=== YOUR OBJECTIVE ===
All of the data should be output character for character, except the pictures.

=== GIVEN MATERIAL ===
▼▼▼

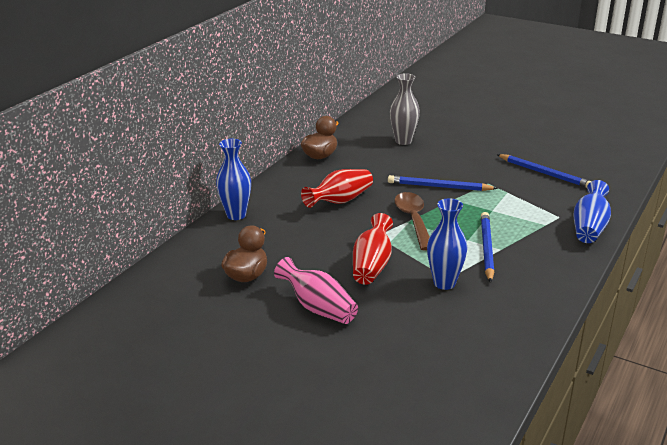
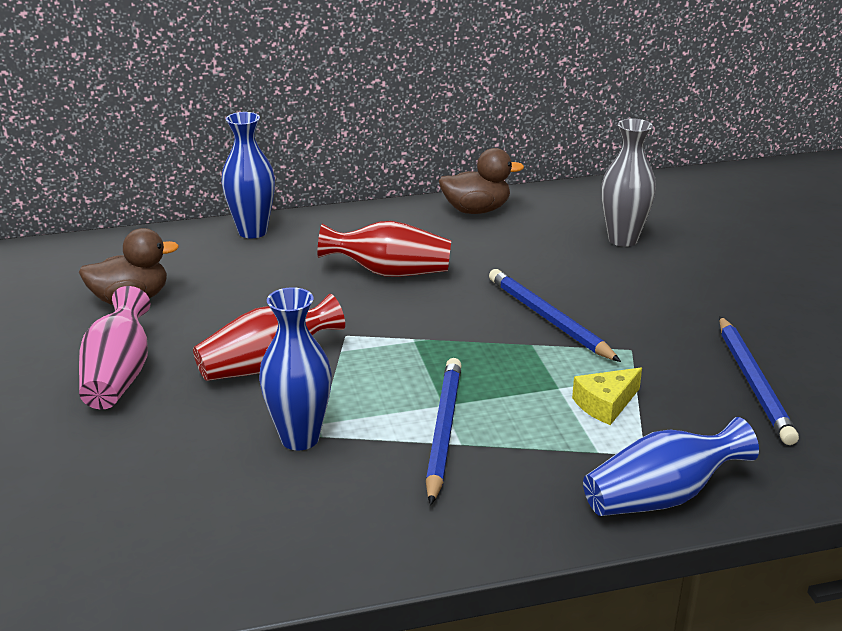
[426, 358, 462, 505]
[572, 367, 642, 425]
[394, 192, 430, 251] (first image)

▲▲▲

=== OUTPUT ===
[426, 358, 462, 505]
[572, 367, 642, 425]
[394, 192, 430, 251] (first image)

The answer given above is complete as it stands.